*** DATASET EXTRACT Section Begins ***

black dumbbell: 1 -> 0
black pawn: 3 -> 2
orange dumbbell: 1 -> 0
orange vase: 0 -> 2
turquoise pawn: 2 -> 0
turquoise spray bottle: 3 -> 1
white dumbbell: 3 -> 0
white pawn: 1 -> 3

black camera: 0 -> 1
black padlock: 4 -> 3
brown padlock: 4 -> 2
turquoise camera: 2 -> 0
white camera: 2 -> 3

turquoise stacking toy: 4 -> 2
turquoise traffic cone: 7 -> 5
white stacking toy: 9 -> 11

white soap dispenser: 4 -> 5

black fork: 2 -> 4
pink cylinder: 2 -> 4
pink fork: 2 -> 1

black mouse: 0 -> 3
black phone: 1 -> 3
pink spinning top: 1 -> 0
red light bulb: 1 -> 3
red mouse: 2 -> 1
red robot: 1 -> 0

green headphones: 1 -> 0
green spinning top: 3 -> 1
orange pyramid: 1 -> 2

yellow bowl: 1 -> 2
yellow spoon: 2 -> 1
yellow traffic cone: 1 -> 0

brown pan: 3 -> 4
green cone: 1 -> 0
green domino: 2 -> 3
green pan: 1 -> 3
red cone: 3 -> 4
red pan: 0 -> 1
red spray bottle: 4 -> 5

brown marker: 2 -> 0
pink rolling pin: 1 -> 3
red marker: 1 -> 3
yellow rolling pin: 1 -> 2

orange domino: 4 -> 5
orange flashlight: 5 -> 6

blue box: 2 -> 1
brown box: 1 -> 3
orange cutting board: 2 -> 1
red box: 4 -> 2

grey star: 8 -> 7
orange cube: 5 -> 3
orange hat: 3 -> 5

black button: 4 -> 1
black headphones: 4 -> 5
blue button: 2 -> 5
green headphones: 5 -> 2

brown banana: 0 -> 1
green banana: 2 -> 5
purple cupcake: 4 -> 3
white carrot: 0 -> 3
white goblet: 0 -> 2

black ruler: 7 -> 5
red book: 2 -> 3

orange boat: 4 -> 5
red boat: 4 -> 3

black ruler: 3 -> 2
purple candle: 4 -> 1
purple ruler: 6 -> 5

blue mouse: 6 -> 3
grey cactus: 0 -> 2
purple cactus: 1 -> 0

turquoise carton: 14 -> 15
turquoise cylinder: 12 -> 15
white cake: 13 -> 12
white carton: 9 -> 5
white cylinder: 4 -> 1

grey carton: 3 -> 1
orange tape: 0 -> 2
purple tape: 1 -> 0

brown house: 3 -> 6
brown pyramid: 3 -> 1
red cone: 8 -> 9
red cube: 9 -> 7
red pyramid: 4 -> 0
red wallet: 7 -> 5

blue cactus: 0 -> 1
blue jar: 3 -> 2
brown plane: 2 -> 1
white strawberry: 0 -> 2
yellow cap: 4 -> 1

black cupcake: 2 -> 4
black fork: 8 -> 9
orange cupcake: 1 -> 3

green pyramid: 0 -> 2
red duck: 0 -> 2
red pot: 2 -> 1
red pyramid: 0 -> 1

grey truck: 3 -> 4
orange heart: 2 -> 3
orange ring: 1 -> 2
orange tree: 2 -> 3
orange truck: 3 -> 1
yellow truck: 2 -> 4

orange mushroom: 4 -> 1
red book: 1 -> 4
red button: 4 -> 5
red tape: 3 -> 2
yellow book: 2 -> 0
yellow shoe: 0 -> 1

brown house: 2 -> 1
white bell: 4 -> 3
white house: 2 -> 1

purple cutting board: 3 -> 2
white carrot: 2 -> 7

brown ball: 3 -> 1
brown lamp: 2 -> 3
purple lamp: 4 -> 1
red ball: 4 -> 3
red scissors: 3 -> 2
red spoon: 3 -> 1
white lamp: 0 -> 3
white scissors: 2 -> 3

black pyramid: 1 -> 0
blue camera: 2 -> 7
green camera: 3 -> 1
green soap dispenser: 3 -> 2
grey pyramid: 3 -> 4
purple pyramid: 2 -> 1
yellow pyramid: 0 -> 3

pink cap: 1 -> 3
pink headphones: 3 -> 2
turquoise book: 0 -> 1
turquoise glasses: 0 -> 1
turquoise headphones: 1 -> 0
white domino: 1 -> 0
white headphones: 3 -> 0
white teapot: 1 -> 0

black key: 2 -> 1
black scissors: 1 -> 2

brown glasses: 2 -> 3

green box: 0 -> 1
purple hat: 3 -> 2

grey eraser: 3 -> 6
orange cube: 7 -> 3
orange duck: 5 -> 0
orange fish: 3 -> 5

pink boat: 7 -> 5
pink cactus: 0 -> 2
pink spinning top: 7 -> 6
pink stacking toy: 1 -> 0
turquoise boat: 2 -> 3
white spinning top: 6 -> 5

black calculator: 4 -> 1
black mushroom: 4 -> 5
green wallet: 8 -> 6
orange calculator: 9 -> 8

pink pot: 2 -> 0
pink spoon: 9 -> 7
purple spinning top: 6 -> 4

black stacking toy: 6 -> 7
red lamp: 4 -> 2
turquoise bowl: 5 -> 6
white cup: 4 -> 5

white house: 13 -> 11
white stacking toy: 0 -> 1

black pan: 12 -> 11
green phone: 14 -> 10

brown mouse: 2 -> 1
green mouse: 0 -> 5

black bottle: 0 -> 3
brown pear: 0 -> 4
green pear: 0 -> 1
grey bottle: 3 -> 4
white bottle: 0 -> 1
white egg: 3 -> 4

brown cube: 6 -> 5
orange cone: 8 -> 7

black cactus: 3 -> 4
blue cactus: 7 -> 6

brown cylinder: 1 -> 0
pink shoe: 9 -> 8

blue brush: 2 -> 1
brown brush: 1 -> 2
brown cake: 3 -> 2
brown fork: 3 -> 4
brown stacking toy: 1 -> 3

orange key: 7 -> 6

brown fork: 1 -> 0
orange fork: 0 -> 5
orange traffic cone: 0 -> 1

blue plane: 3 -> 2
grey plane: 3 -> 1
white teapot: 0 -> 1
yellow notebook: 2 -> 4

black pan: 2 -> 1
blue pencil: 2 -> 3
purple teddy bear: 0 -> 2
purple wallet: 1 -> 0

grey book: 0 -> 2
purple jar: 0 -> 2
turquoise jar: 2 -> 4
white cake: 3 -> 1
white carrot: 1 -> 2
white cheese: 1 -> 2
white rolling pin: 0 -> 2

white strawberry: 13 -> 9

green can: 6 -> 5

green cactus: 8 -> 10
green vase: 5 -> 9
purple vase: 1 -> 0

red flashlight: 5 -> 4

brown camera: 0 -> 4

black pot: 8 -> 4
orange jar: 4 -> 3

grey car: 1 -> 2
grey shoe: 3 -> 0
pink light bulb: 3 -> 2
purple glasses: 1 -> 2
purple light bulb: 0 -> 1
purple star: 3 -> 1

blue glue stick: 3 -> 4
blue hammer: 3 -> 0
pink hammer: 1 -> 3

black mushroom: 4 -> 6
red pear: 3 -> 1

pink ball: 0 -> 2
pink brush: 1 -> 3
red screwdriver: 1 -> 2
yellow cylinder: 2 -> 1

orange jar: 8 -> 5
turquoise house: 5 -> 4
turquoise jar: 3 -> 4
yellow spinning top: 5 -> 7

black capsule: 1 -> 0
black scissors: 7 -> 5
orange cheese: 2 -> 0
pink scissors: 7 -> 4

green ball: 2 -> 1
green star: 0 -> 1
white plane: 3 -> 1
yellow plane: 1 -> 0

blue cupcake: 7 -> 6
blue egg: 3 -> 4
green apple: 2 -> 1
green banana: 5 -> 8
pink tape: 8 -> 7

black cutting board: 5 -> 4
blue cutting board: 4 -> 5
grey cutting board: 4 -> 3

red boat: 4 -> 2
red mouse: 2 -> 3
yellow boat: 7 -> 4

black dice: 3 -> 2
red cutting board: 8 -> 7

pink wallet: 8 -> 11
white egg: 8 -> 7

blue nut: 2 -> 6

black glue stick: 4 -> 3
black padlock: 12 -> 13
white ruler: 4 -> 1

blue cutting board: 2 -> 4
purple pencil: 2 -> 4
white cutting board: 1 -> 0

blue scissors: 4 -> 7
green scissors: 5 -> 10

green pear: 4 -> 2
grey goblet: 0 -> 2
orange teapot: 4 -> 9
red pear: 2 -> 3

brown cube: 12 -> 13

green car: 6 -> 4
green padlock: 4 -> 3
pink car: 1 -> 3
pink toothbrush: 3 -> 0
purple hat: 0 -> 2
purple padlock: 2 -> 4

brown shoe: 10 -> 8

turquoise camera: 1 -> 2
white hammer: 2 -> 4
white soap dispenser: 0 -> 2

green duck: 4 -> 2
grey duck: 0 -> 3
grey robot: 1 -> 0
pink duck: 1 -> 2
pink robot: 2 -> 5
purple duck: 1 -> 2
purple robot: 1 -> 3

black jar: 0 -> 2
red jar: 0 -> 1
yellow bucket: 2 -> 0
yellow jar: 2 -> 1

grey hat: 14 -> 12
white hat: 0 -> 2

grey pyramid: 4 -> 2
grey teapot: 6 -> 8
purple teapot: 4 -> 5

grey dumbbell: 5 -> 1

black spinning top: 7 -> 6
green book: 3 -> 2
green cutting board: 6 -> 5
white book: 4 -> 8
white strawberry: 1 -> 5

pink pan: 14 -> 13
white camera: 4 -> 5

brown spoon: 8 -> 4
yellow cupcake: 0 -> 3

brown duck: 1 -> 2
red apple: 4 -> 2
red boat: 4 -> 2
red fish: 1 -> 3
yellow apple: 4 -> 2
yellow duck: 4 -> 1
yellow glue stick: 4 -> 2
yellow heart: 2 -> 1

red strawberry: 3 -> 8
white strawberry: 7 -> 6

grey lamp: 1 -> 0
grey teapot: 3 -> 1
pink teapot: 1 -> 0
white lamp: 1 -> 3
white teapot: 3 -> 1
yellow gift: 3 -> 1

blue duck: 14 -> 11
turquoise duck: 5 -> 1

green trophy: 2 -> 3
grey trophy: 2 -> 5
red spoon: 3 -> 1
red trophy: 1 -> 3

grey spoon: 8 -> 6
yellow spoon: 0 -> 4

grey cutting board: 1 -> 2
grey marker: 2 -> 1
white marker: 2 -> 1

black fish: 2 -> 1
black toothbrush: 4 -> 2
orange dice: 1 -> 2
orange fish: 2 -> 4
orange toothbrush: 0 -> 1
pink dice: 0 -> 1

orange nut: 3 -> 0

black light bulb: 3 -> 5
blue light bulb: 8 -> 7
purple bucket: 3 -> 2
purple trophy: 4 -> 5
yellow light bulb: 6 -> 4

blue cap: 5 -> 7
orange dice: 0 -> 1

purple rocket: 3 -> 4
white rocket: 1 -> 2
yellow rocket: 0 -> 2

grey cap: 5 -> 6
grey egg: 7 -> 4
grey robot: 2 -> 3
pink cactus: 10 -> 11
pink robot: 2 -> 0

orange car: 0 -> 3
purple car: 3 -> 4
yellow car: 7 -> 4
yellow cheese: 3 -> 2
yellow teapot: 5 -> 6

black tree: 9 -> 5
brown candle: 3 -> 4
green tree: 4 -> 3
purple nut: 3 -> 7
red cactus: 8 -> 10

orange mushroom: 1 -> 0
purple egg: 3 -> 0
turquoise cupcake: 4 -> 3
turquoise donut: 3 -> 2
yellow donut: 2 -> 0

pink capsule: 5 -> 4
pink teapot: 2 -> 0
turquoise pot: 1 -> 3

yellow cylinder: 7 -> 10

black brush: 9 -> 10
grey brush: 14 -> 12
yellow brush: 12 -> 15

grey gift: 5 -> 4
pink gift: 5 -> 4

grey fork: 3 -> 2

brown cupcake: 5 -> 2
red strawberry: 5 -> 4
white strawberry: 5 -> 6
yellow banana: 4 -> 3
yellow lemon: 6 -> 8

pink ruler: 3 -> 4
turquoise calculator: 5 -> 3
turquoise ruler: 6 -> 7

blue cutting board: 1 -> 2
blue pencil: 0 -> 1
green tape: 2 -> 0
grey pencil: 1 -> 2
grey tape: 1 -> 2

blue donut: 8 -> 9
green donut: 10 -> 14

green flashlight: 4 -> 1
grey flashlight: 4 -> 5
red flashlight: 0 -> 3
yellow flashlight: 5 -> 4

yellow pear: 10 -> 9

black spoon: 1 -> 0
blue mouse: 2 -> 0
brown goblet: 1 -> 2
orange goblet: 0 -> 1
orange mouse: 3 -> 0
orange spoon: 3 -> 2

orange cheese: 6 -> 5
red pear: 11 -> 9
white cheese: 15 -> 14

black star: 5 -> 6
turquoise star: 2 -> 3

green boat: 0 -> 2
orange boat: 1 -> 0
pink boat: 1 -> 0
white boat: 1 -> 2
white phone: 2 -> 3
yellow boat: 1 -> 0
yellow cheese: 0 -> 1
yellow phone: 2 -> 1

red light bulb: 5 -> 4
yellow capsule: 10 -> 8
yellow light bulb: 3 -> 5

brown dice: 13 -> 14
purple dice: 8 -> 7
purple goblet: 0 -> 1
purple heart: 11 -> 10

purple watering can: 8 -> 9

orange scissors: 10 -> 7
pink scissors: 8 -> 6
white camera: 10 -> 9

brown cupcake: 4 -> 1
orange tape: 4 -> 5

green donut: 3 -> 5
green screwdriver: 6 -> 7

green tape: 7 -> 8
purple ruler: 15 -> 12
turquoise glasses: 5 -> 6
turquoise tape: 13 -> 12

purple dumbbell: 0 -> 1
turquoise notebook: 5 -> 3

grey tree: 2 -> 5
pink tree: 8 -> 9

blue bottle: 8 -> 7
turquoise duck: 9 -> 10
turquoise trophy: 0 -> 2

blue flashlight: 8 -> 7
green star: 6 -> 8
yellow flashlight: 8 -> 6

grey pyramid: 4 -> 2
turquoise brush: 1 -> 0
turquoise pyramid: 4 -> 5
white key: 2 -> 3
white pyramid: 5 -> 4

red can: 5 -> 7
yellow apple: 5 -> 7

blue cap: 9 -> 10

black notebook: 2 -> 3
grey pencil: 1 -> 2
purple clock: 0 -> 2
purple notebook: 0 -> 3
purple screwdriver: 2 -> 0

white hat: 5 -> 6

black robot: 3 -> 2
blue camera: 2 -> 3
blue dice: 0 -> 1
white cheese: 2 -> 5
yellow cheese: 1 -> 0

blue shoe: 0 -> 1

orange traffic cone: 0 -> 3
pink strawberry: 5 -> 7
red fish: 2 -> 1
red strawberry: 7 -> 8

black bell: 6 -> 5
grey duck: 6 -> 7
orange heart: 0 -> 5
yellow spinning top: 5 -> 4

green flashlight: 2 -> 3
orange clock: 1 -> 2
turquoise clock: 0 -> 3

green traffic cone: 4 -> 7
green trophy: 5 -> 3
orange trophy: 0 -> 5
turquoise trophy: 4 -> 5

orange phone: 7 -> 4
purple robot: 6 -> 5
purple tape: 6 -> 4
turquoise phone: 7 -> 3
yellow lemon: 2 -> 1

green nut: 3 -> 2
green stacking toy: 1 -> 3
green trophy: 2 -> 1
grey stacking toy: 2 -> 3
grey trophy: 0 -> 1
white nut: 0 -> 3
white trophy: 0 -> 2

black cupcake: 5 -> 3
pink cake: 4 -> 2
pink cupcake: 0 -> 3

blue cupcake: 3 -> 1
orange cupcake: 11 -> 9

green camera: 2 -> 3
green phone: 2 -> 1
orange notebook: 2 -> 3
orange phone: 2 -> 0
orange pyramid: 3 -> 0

*** DATASET EXTRACT Section Ends ***

TASK TO COMPLETE
Send back exactly the lines of the listing above starting at the one with "black tree: 9 -> 5" and ending at the one with "green donut: 10 -> 14", inclusive, and no others.

SOLUTION TO THIS TASK
black tree: 9 -> 5
brown candle: 3 -> 4
green tree: 4 -> 3
purple nut: 3 -> 7
red cactus: 8 -> 10

orange mushroom: 1 -> 0
purple egg: 3 -> 0
turquoise cupcake: 4 -> 3
turquoise donut: 3 -> 2
yellow donut: 2 -> 0

pink capsule: 5 -> 4
pink teapot: 2 -> 0
turquoise pot: 1 -> 3

yellow cylinder: 7 -> 10

black brush: 9 -> 10
grey brush: 14 -> 12
yellow brush: 12 -> 15

grey gift: 5 -> 4
pink gift: 5 -> 4

grey fork: 3 -> 2

brown cupcake: 5 -> 2
red strawberry: 5 -> 4
white strawberry: 5 -> 6
yellow banana: 4 -> 3
yellow lemon: 6 -> 8

pink ruler: 3 -> 4
turquoise calculator: 5 -> 3
turquoise ruler: 6 -> 7

blue cutting board: 1 -> 2
blue pencil: 0 -> 1
green tape: 2 -> 0
grey pencil: 1 -> 2
grey tape: 1 -> 2

blue donut: 8 -> 9
green donut: 10 -> 14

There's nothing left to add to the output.